(PROVIDED INFORMATION Opens)

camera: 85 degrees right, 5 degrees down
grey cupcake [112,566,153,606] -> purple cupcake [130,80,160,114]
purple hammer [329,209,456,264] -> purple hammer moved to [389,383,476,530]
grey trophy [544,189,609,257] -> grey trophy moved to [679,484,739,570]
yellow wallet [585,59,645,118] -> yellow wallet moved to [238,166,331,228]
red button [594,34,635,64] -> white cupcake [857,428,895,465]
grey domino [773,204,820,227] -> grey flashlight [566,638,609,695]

(PROVIDED INFORMATION Closes)
(PROVIDED INFORMATION Opens)

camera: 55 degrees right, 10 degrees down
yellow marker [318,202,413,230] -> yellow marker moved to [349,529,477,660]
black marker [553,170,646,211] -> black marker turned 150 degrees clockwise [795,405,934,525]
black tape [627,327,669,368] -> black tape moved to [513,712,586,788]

(PROVIDED INFORMATION Closes)
(PROVIDED INFORMATION Opens)

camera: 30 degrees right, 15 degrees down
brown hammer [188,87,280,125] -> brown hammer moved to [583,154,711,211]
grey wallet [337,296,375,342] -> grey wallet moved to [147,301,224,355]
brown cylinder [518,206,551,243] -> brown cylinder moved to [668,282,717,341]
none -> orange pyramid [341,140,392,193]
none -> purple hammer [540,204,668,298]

(PROVIDED INFORMATION Closes)

Scan the listing above for the line that has "brown cylinder [518,206,551,243]", then copy exactly from that line through the line that has "none -> purple hammer [540,204,668,298]".

◆ **EXERCISE SOLUTION**:
brown cylinder [518,206,551,243] -> brown cylinder moved to [668,282,717,341]
none -> orange pyramid [341,140,392,193]
none -> purple hammer [540,204,668,298]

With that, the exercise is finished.